DATA PROVIDED:
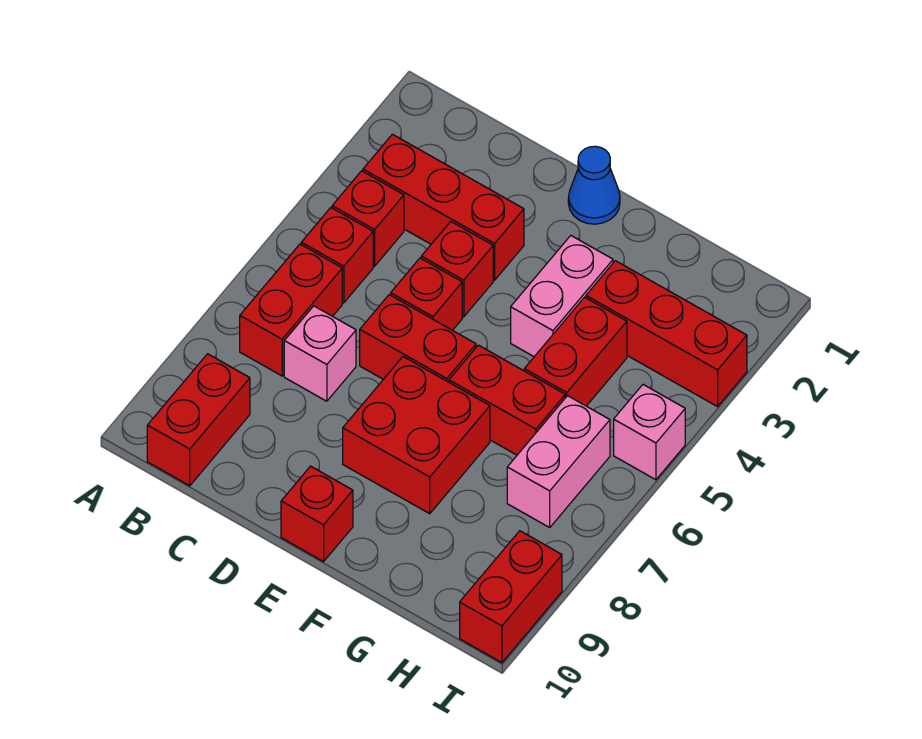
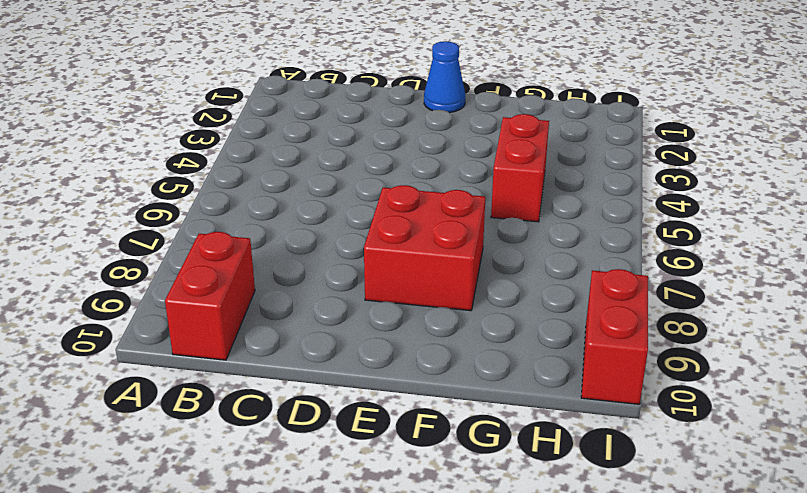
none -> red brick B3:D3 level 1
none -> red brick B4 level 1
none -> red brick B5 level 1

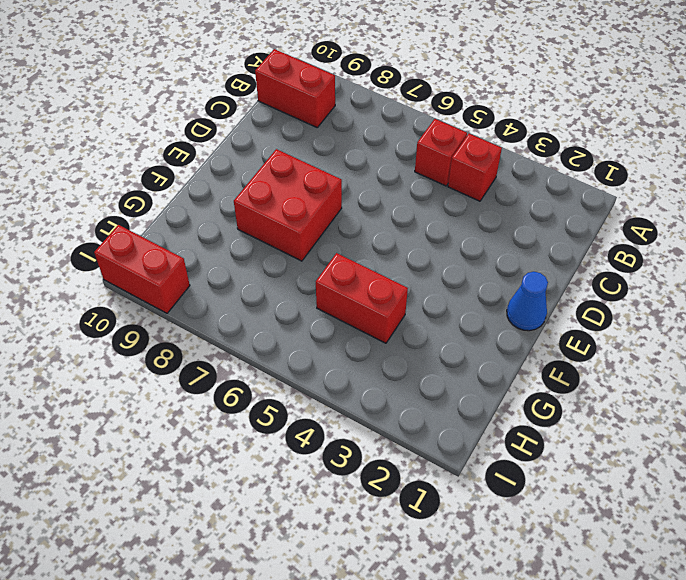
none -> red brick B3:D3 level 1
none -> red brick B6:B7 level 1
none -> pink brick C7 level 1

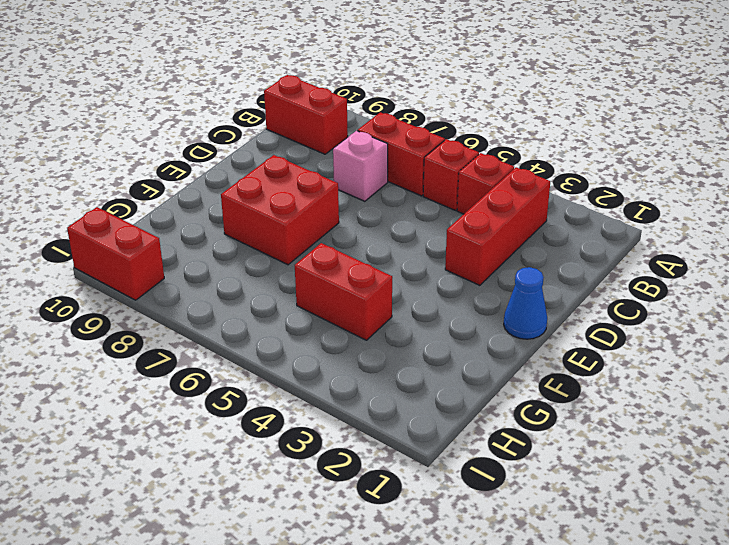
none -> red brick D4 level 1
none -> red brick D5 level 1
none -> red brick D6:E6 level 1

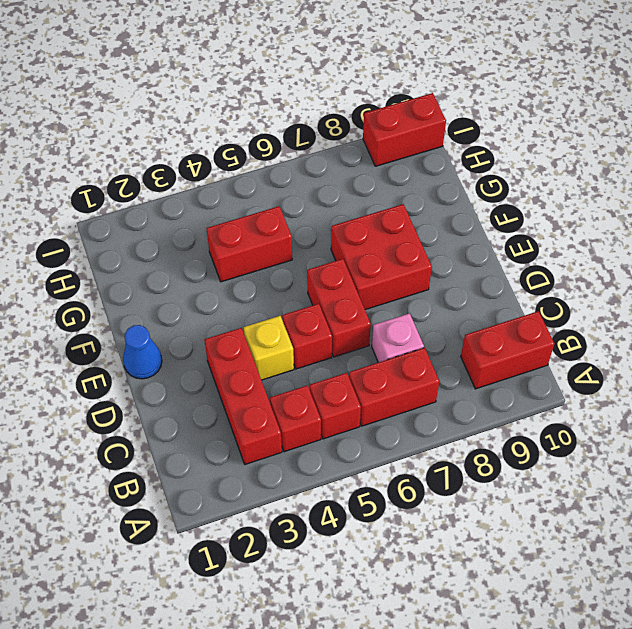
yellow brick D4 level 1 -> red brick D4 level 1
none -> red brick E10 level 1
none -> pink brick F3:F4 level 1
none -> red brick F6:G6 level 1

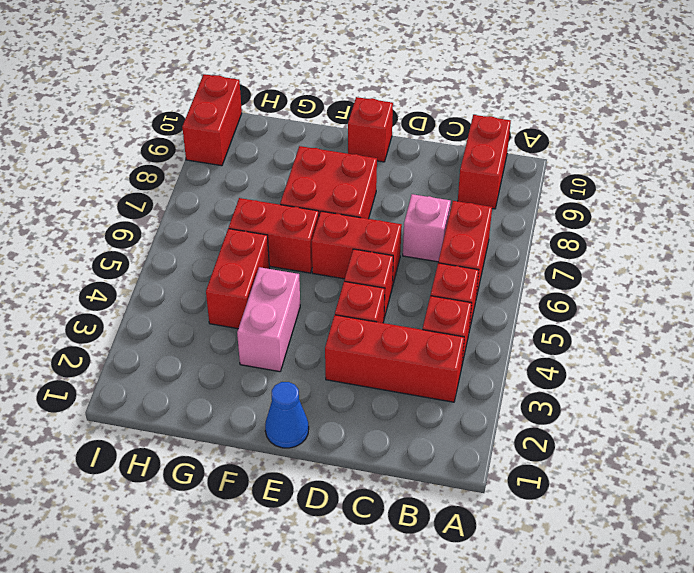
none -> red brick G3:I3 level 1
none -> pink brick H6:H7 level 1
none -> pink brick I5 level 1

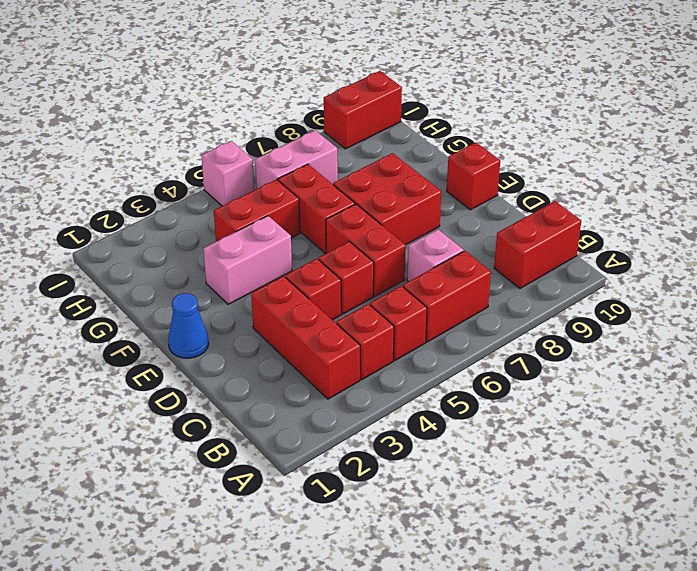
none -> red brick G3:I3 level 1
--
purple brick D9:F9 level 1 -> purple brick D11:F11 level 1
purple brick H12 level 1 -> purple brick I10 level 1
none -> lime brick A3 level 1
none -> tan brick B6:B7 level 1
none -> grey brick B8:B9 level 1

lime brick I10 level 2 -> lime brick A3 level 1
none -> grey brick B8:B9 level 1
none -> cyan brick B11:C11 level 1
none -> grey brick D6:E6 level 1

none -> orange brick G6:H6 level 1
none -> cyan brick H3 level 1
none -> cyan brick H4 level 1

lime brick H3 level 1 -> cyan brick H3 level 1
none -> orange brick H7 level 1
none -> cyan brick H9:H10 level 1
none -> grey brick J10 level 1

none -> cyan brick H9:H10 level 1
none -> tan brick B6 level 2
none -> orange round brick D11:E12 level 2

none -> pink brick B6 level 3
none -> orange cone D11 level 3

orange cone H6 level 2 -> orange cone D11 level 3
--
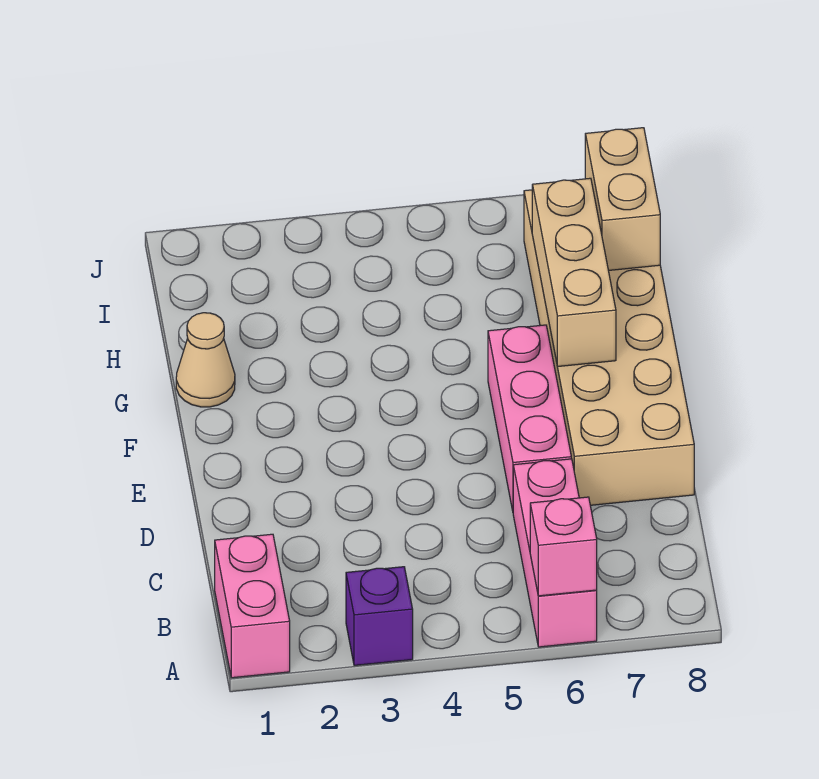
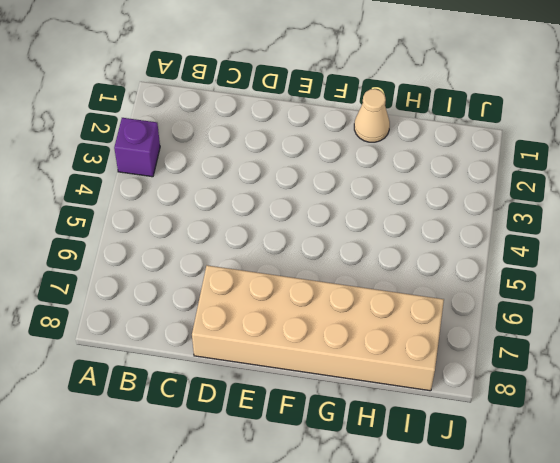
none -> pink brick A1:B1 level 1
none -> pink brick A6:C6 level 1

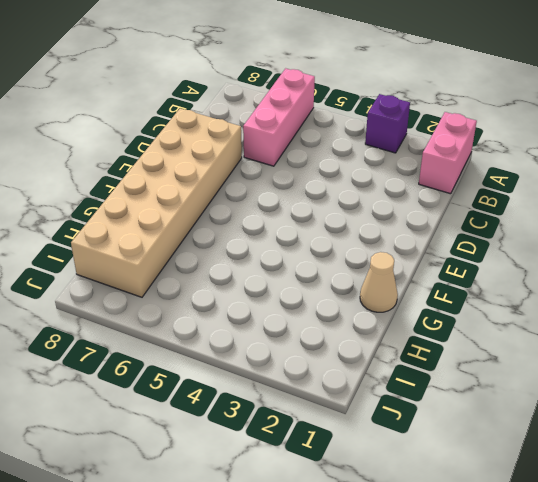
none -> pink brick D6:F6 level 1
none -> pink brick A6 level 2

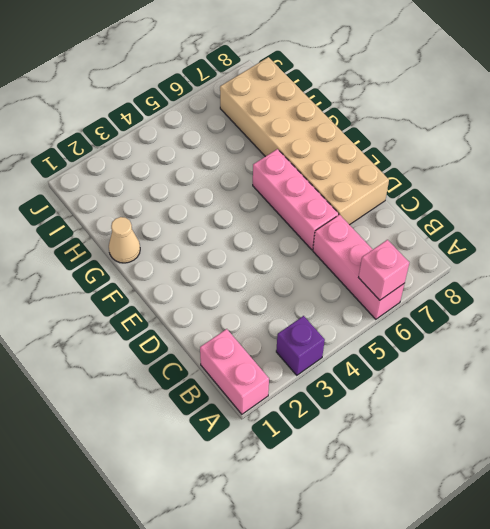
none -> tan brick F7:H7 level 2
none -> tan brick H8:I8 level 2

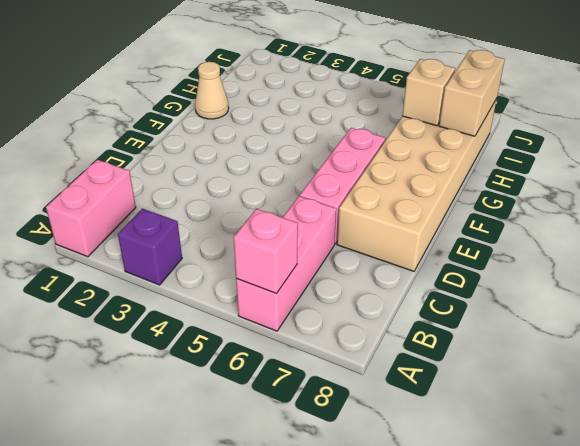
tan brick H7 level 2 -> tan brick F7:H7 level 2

TASK GOAL: Check each line above for the word "grey", and copy the lines where it appears.

WRITTEN ANSWER:
none -> grey brick B8:B9 level 1
none -> grey brick B8:B9 level 1
none -> grey brick D6:E6 level 1
none -> grey brick J10 level 1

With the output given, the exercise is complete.